TASK OBJECTIVE:
Please transcribe the data that follows exactly as given, leaving out every picture.
***** PROVIDED MATERIAL *****
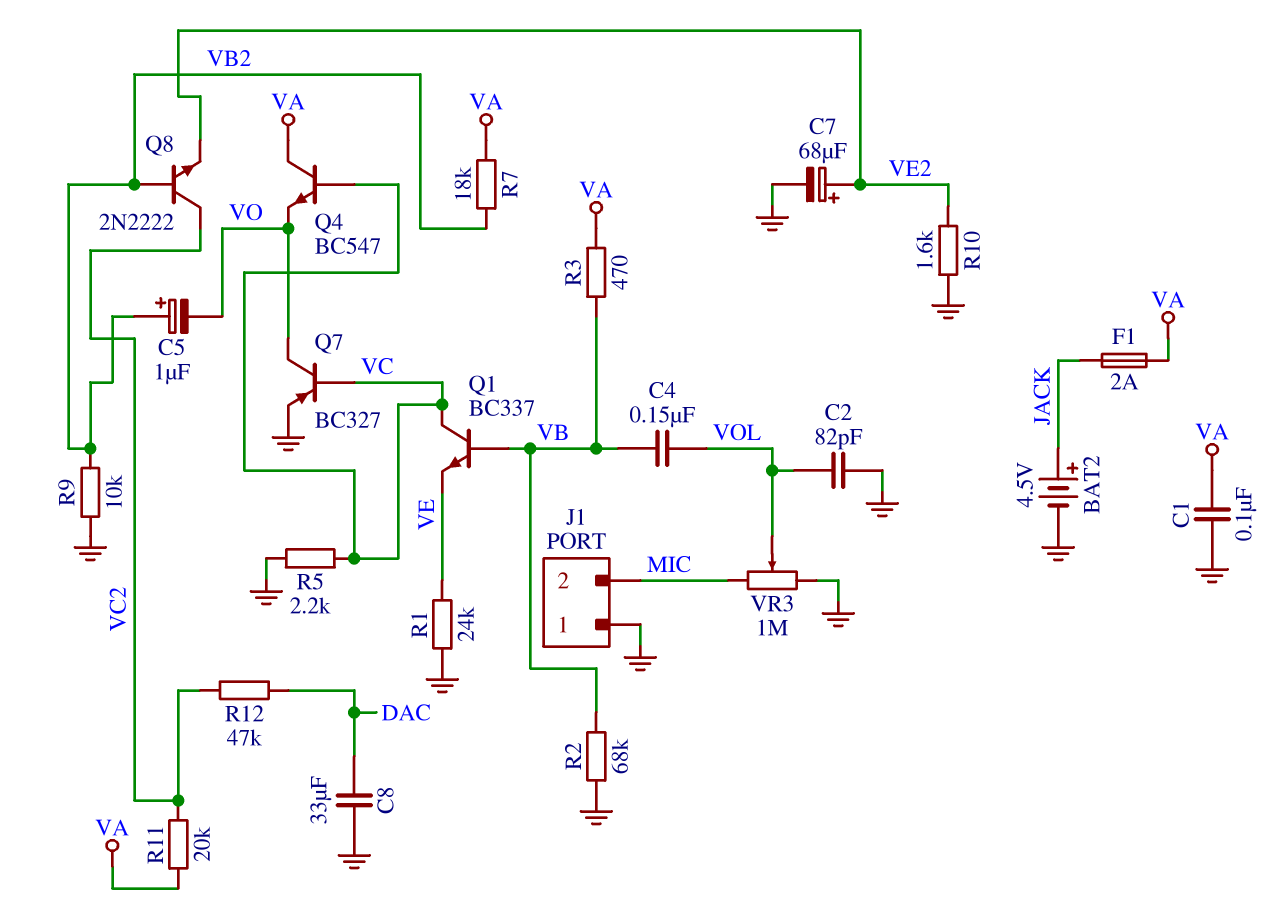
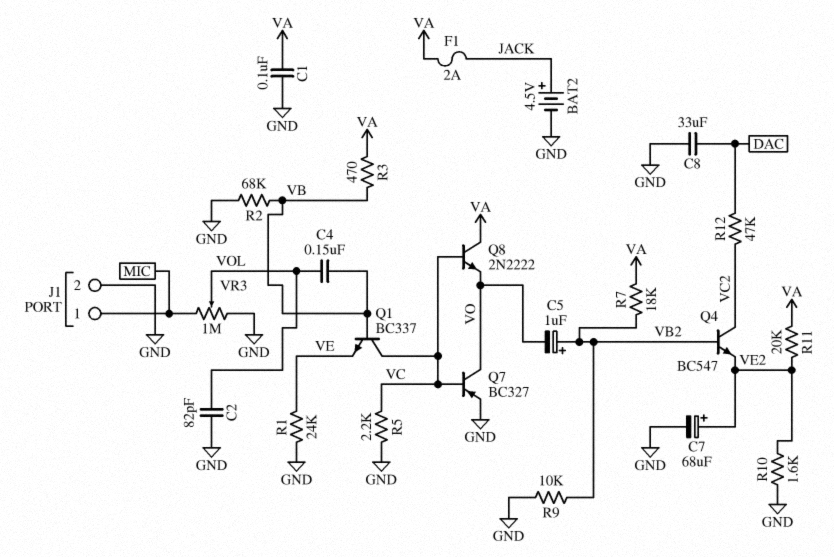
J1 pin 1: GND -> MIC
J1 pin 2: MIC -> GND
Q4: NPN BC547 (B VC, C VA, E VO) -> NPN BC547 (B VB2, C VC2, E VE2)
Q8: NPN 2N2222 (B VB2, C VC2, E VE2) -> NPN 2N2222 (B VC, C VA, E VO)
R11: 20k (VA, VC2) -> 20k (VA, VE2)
*****
RESULT OF THIS EXERCISE:
J1 pin 1: GND -> MIC
J1 pin 2: MIC -> GND
Q4: NPN BC547 (B VC, C VA, E VO) -> NPN BC547 (B VB2, C VC2, E VE2)
Q8: NPN 2N2222 (B VB2, C VC2, E VE2) -> NPN 2N2222 (B VC, C VA, E VO)
R11: 20k (VA, VC2) -> 20k (VA, VE2)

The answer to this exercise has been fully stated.